# WORK ITEM
Omit the pictures and output every entry below exactly as written.

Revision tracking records
•••
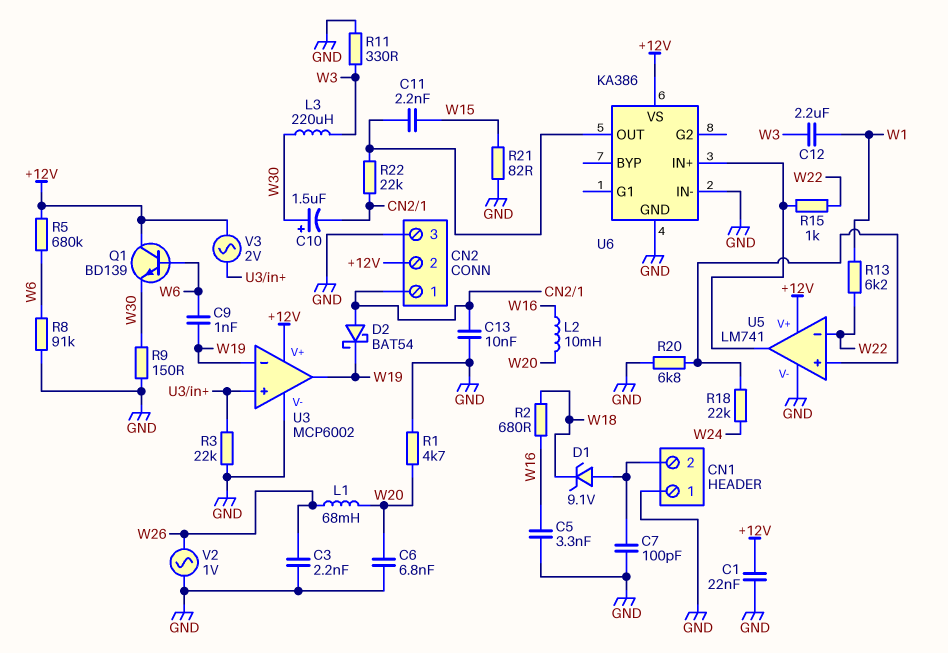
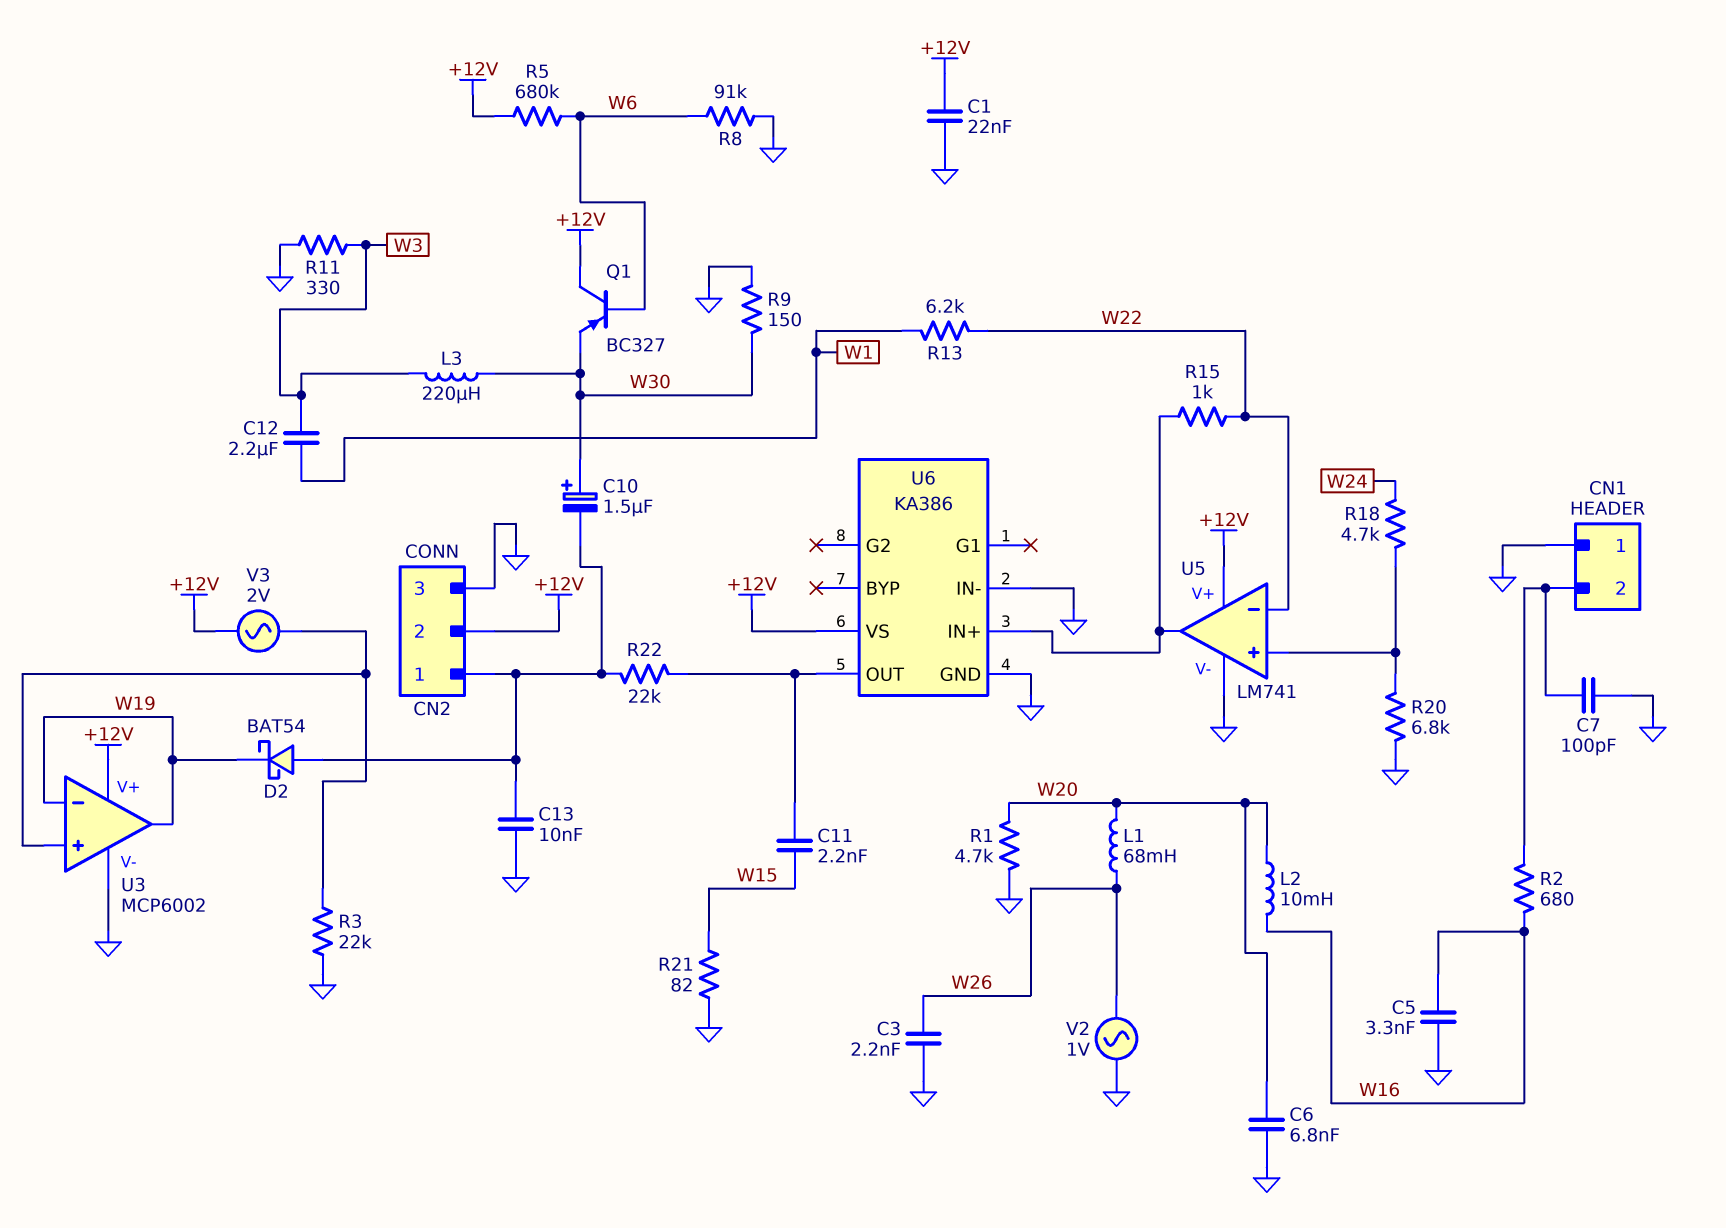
C9: 1nF (W6, W19) -> none
D1: zener 9.1V (A CN1/2, K W18) -> none
Q1: NPN BD139 (B W6, C +12V, E W30) -> PNP BC327 (B W6, C +12V, E W30)
R2: 680 (W16, W18) -> 680 (CN1/2, W16)
R18: 22k (U5/in+, W24) -> 4.7k (U5/in+, W24)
•••
# PROBLEM SOLUTION
C9: 1nF (W6, W19) -> none
D1: zener 9.1V (A CN1/2, K W18) -> none
Q1: NPN BD139 (B W6, C +12V, E W30) -> PNP BC327 (B W6, C +12V, E W30)
R2: 680 (W16, W18) -> 680 (CN1/2, W16)
R18: 22k (U5/in+, W24) -> 4.7k (U5/in+, W24)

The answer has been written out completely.